[TASK GOAL]
All of the records below are to be printed exactly; the pictures are to be left out.

Dataset records
********************
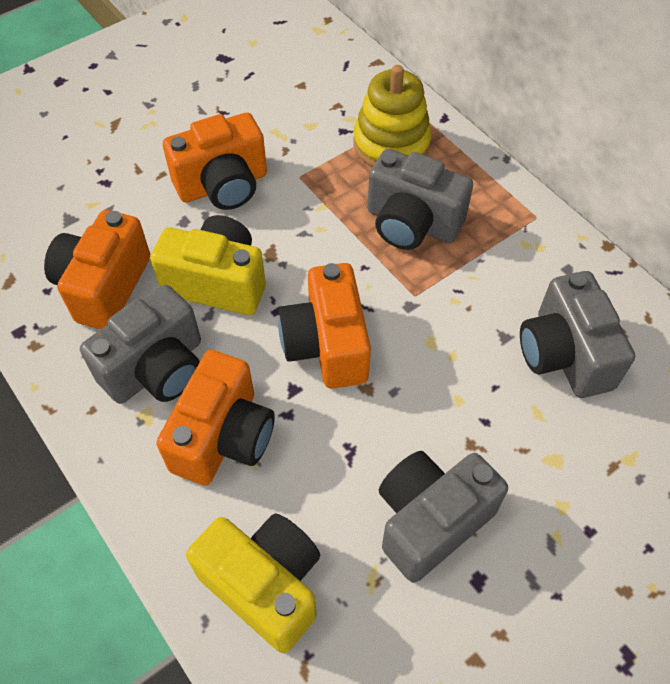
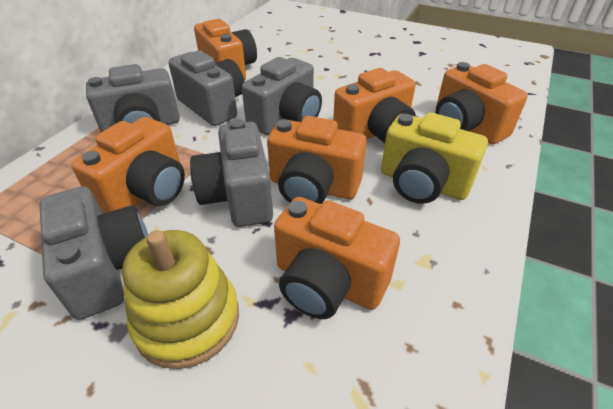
grey camera: 4 -> 5
orange camera: 4 -> 6
yellow camera: 2 -> 1

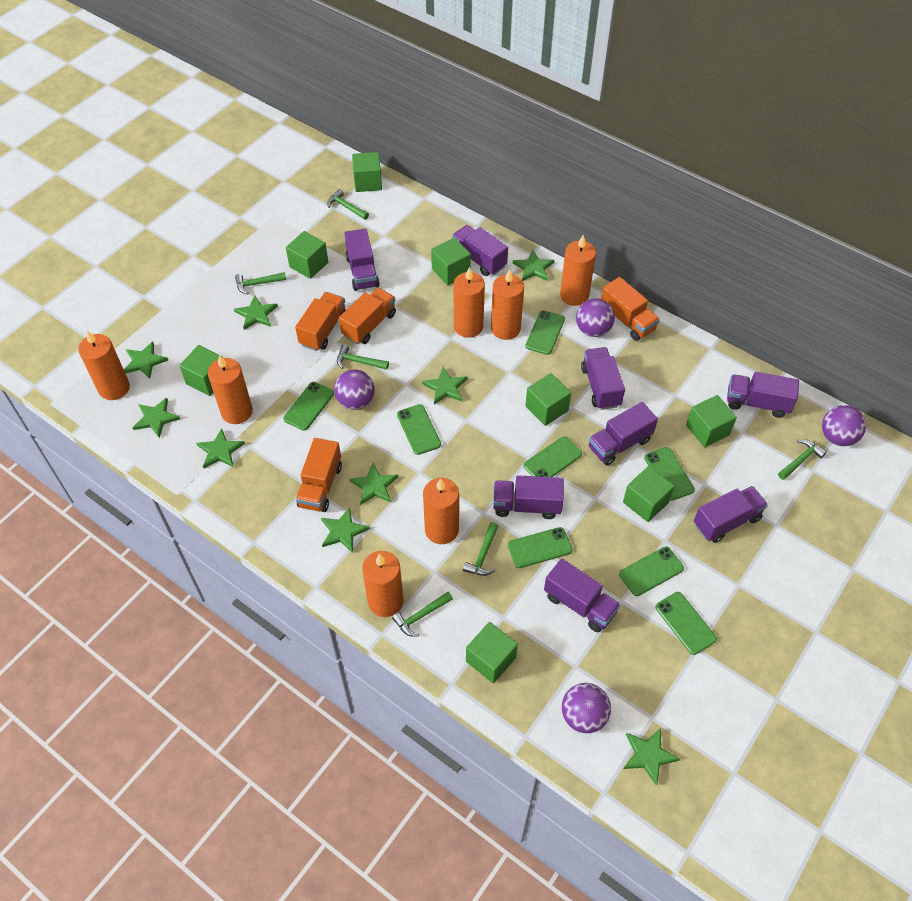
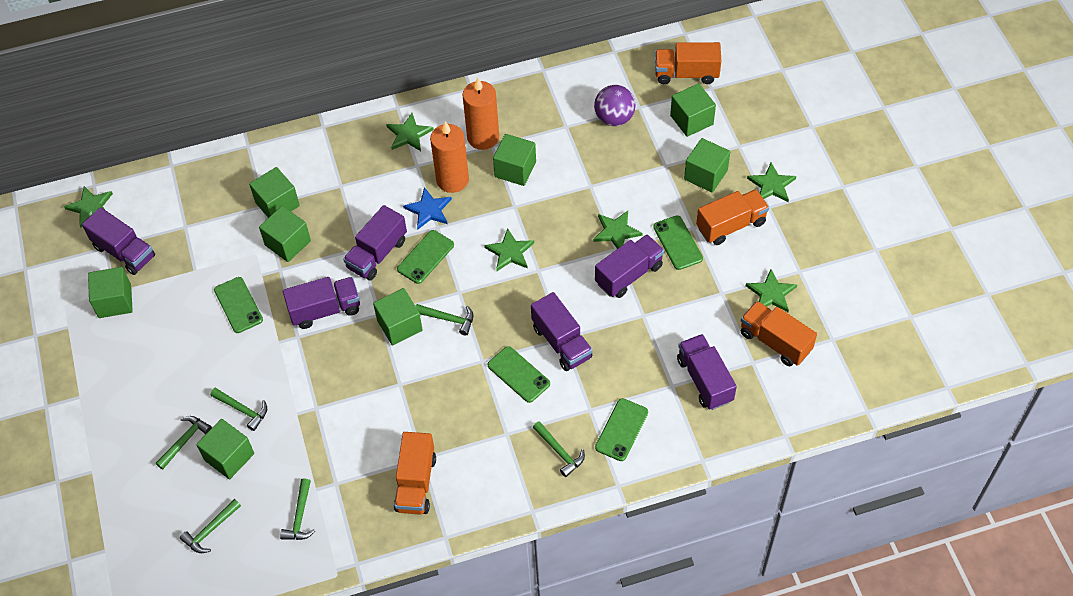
blue star: 0 -> 1
green phone: 8 -> 5
green star: 9 -> 6
orange candle: 7 -> 2
purple ball: 4 -> 1
purple truck: 8 -> 6

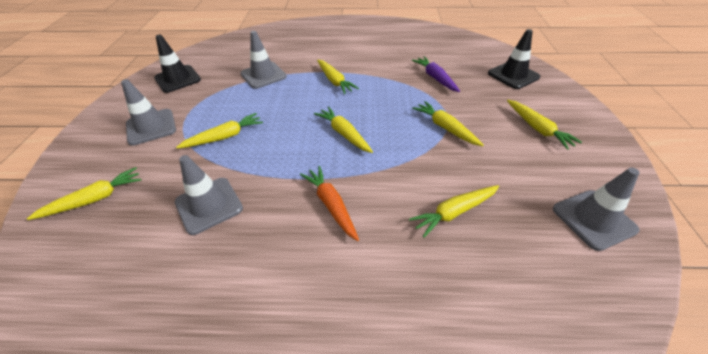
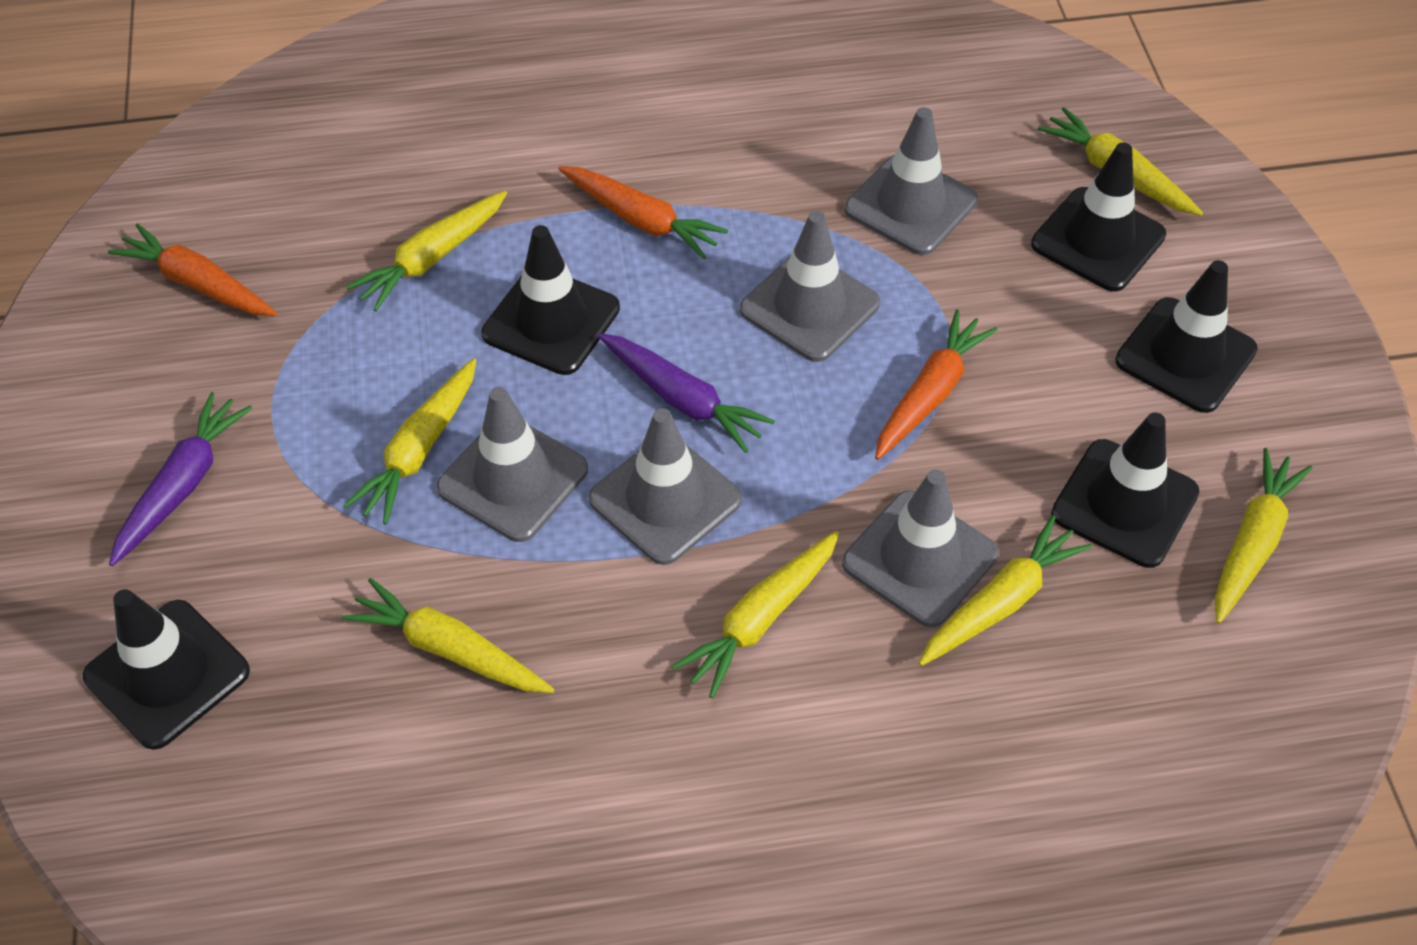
black traffic cone: 2 -> 5
grey traffic cone: 4 -> 5
orange carrot: 1 -> 3
purple carrot: 1 -> 2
********************
[WORKED SOLUTION]
grey camera: 4 -> 5
orange camera: 4 -> 6
yellow camera: 2 -> 1

blue star: 0 -> 1
green phone: 8 -> 5
green star: 9 -> 6
orange candle: 7 -> 2
purple ball: 4 -> 1
purple truck: 8 -> 6

black traffic cone: 2 -> 5
grey traffic cone: 4 -> 5
orange carrot: 1 -> 3
purple carrot: 1 -> 2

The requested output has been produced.